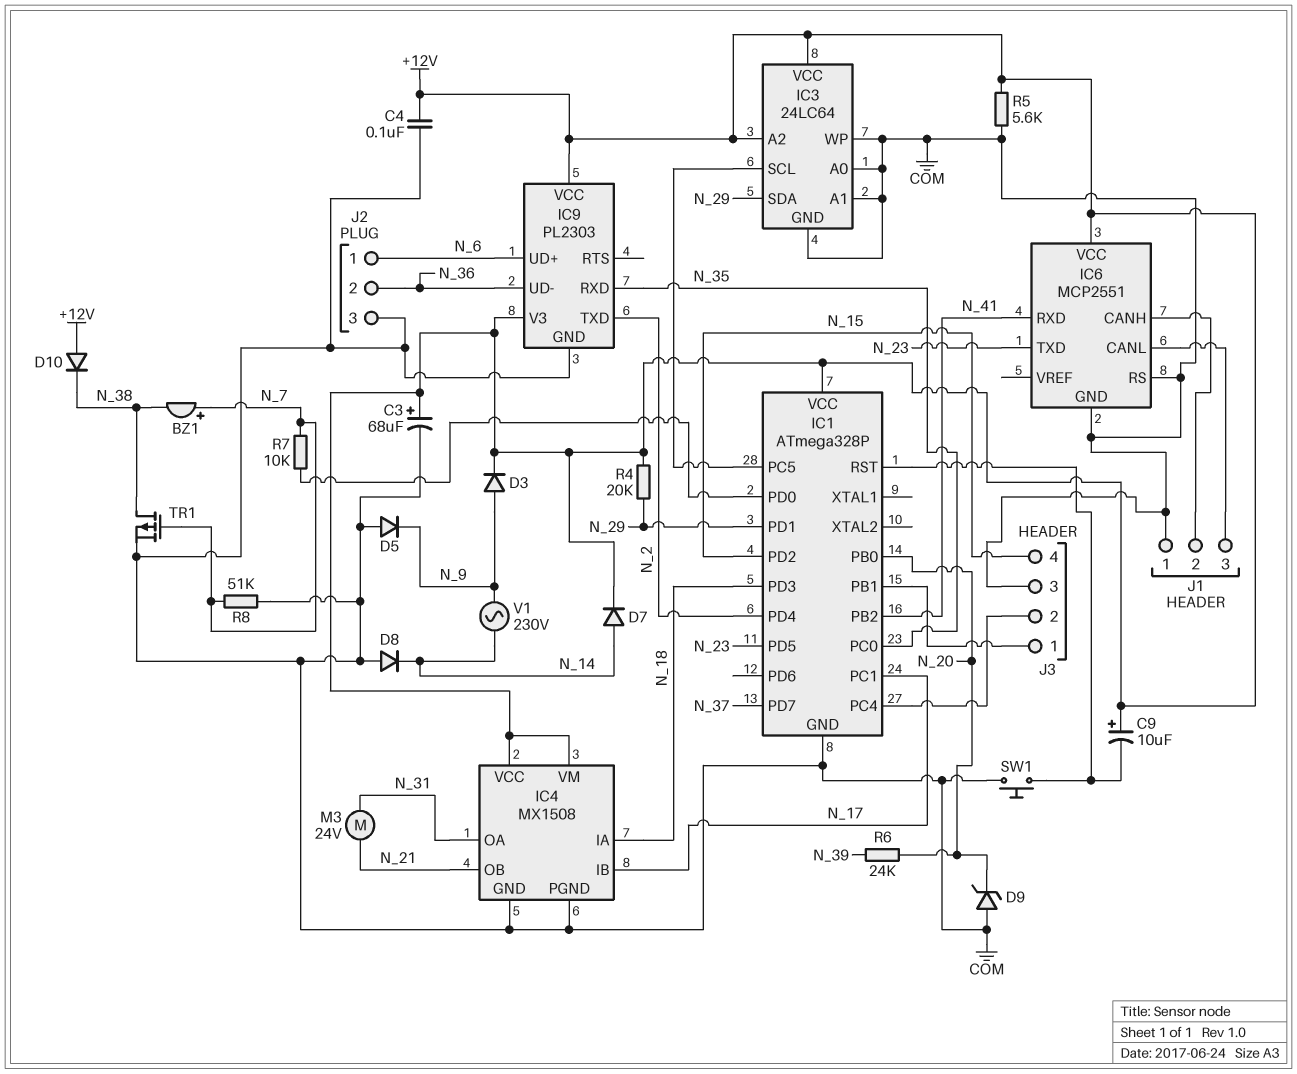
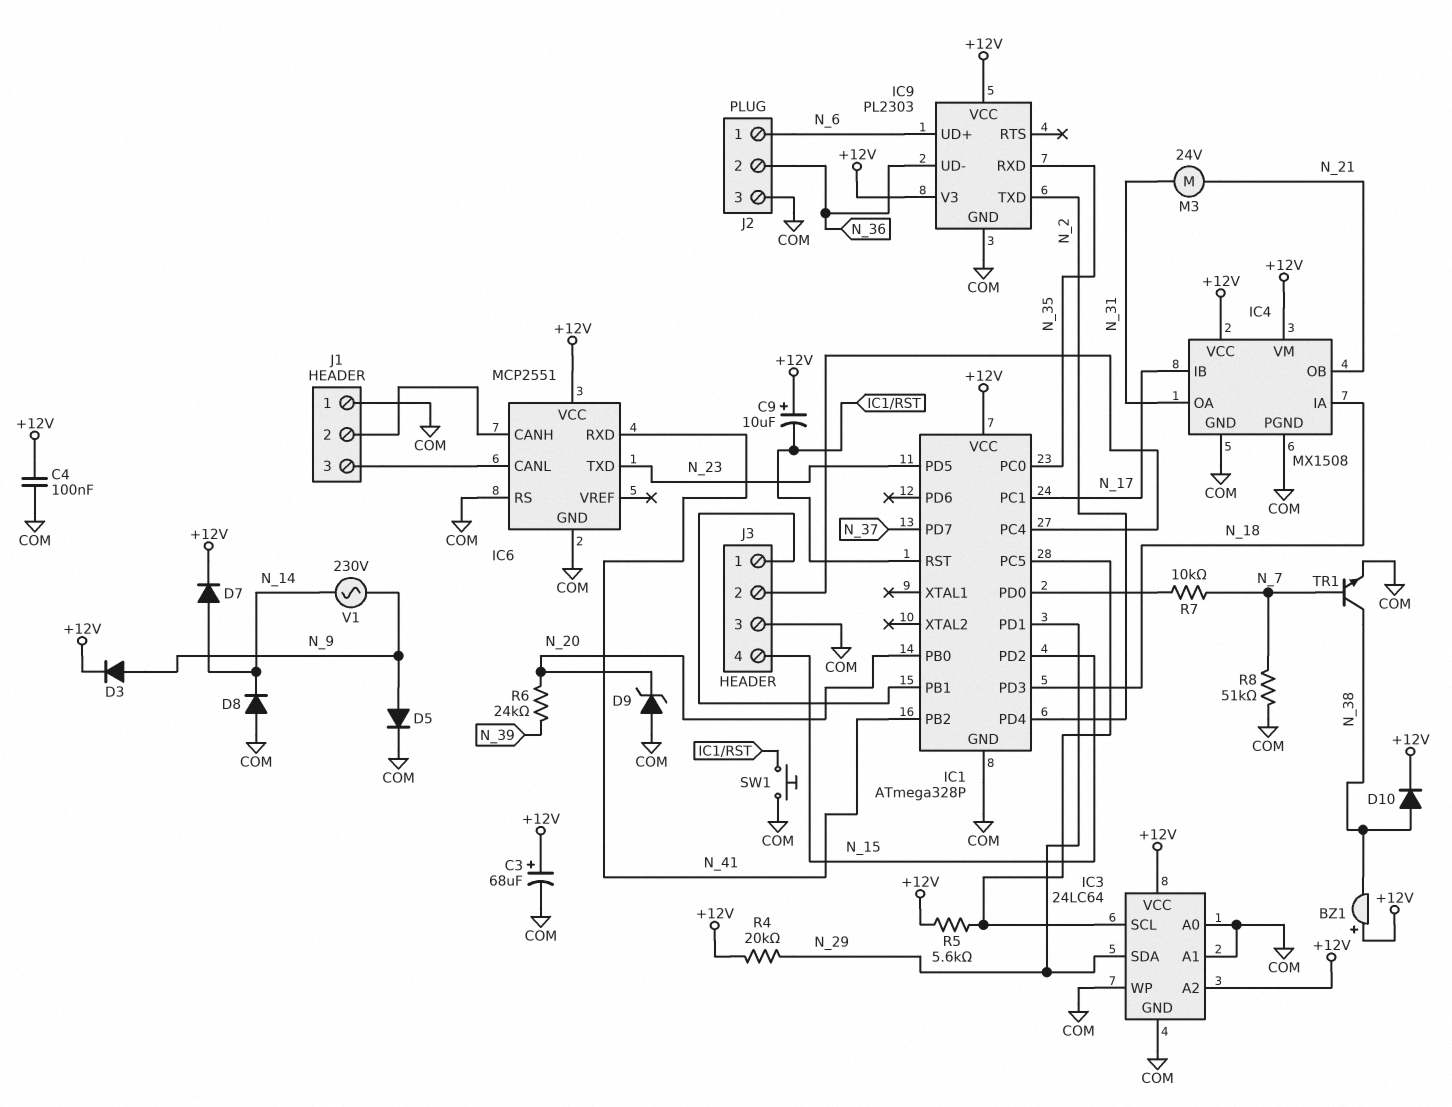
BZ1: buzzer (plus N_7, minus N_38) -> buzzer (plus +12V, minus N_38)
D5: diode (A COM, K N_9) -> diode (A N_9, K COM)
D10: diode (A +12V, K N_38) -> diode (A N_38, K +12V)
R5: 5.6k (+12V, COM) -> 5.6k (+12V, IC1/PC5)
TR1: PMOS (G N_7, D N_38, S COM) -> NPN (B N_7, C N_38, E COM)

• _EXERCISE PROMPT_: Starting at the line that contains "R5: 5.6k (+12V, COM) -> 5.6k (+12V, IC1/PC5)", print every line through the end of the listing, word for word. Leave out all the rest.

• _ANSWER TO THIS PROBLEM_:
R5: 5.6k (+12V, COM) -> 5.6k (+12V, IC1/PC5)
TR1: PMOS (G N_7, D N_38, S COM) -> NPN (B N_7, C N_38, E COM)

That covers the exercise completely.